(Data Opens)

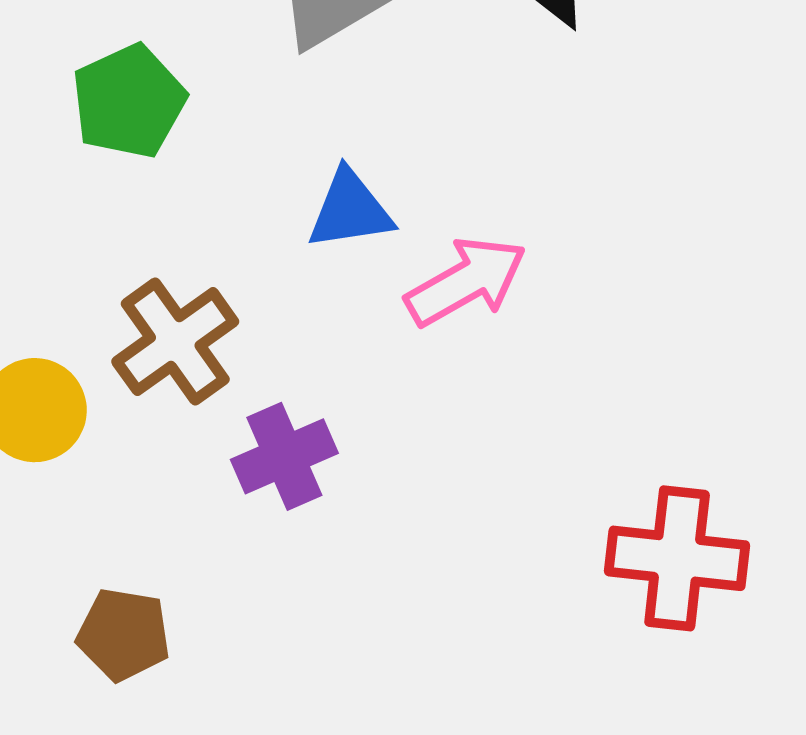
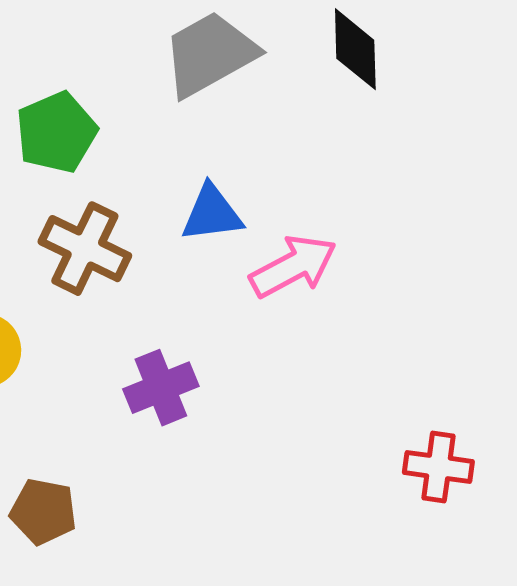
brown cross: (175, 342) -> (85, 249), moved, turned -30
red cross: (677, 558) -> (438, 467), size x0.7

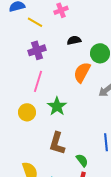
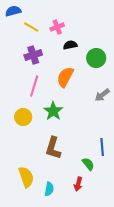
pink cross: (61, 10) -> (57, 27), moved
orange semicircle: (82, 72) -> (65, 77), moved
green semicircle: (82, 160) -> (88, 164), moved

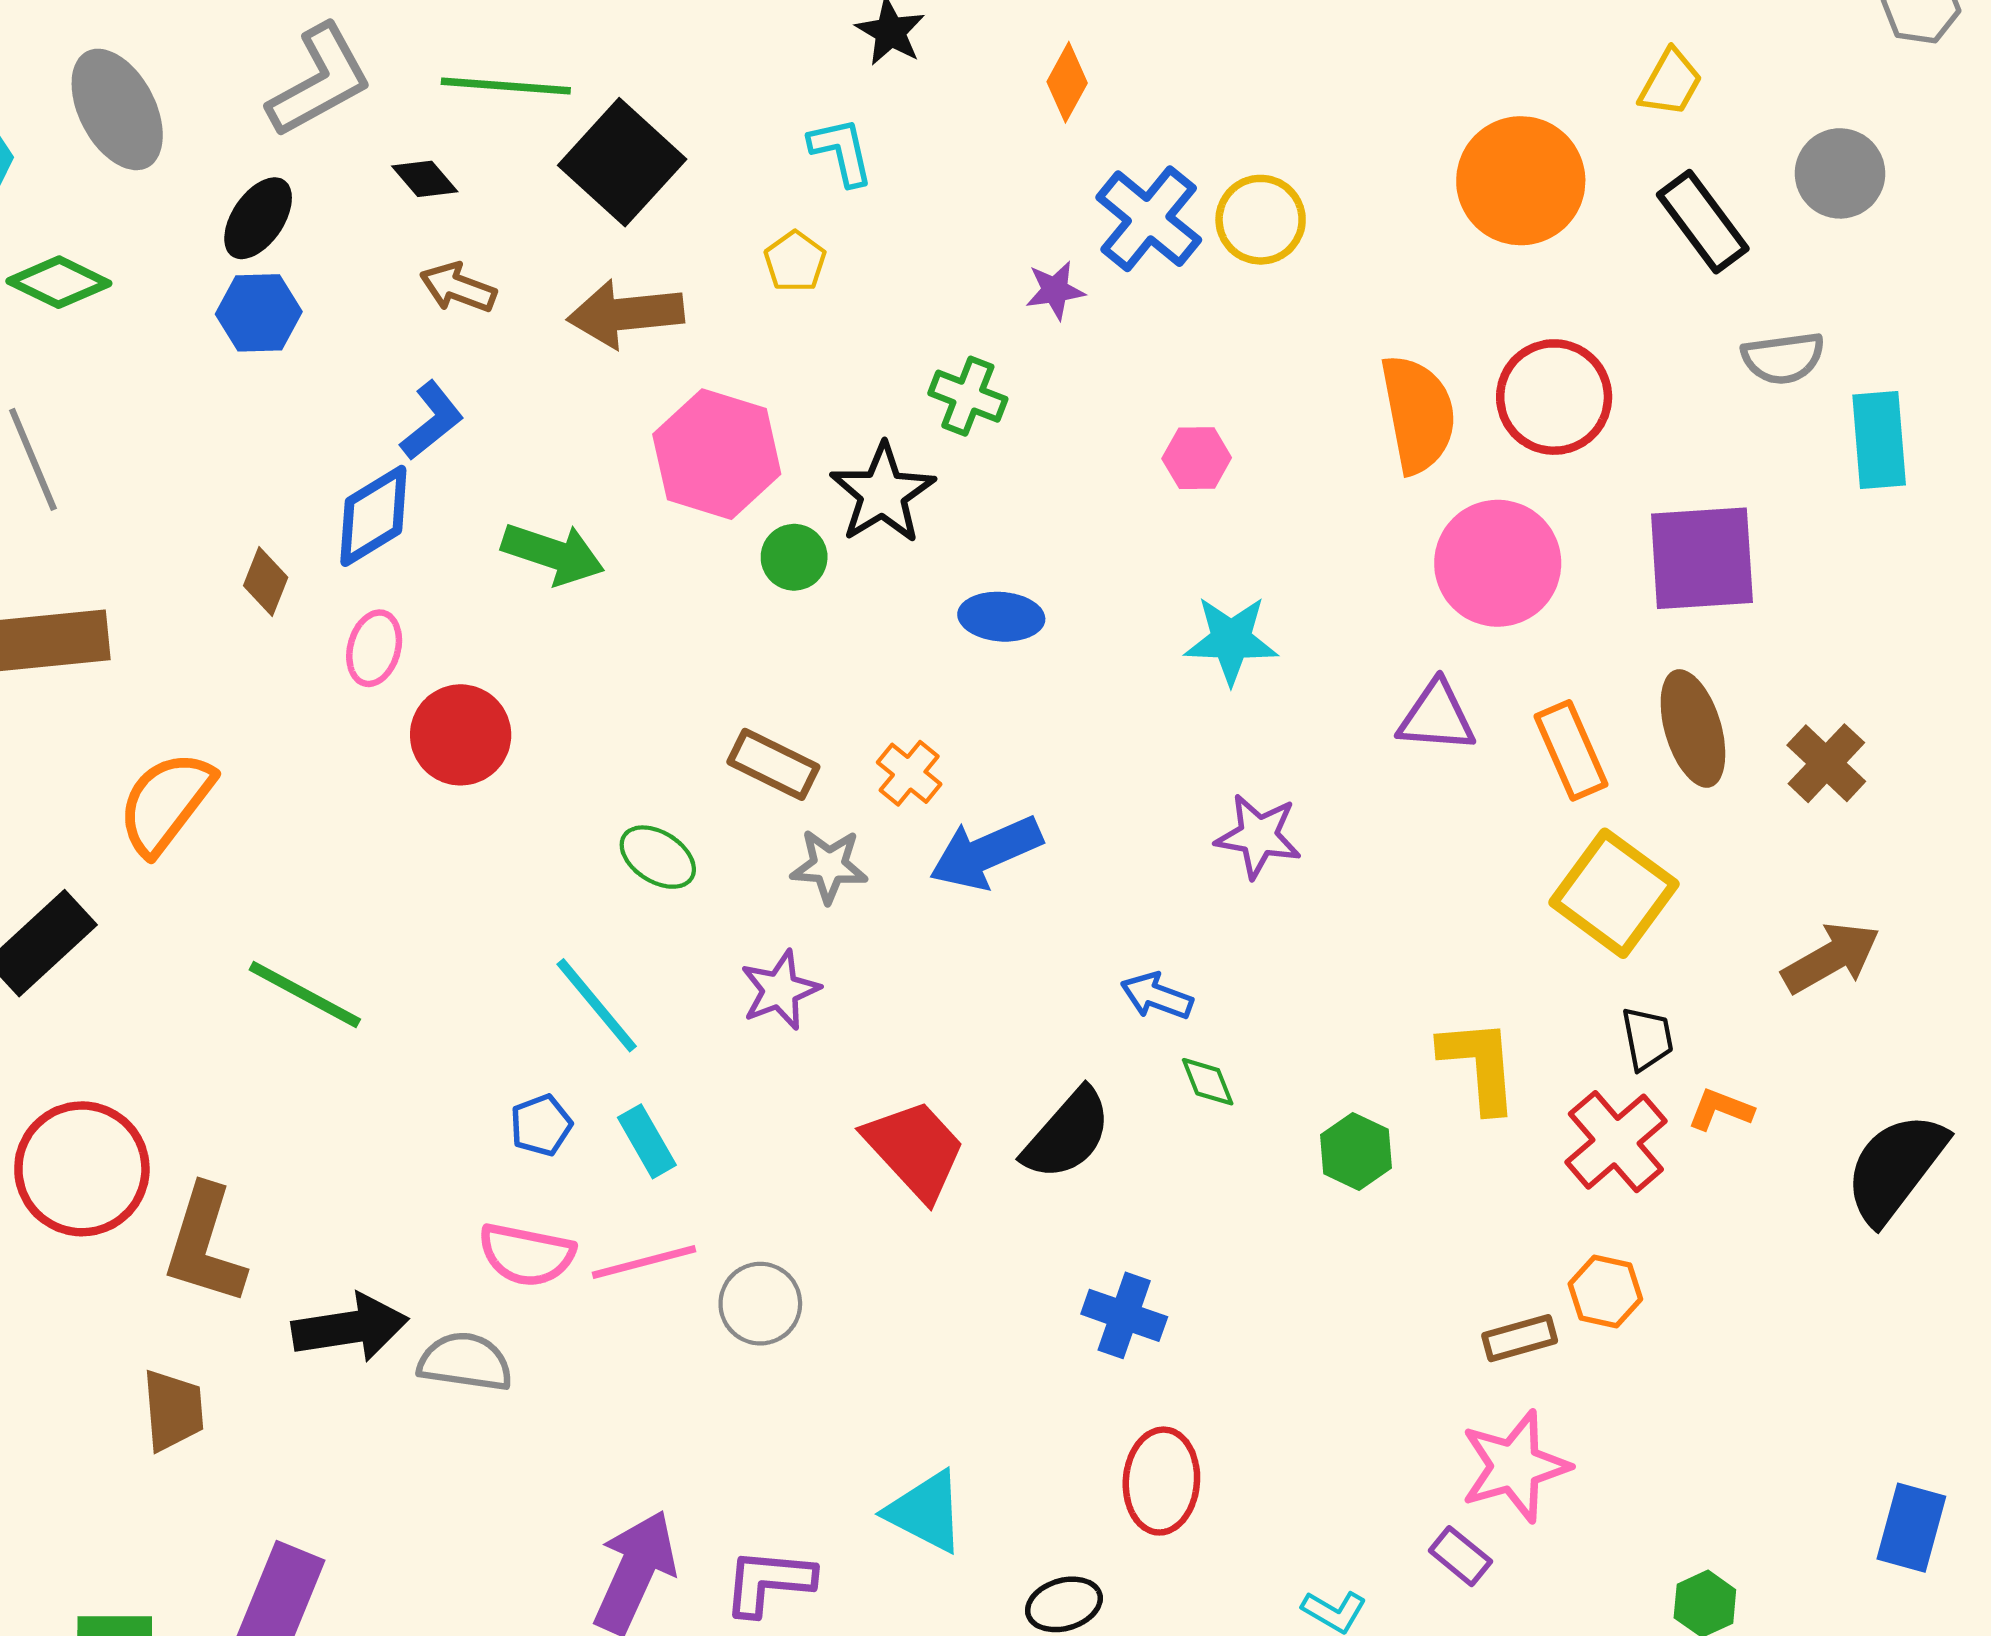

(Data Closes)

- [Work required] Each line of the data that has the string "semicircle" should be returned.

- [Your solution]
orange semicircle: (82, 72) -> (65, 77), moved
green semicircle: (82, 160) -> (88, 164), moved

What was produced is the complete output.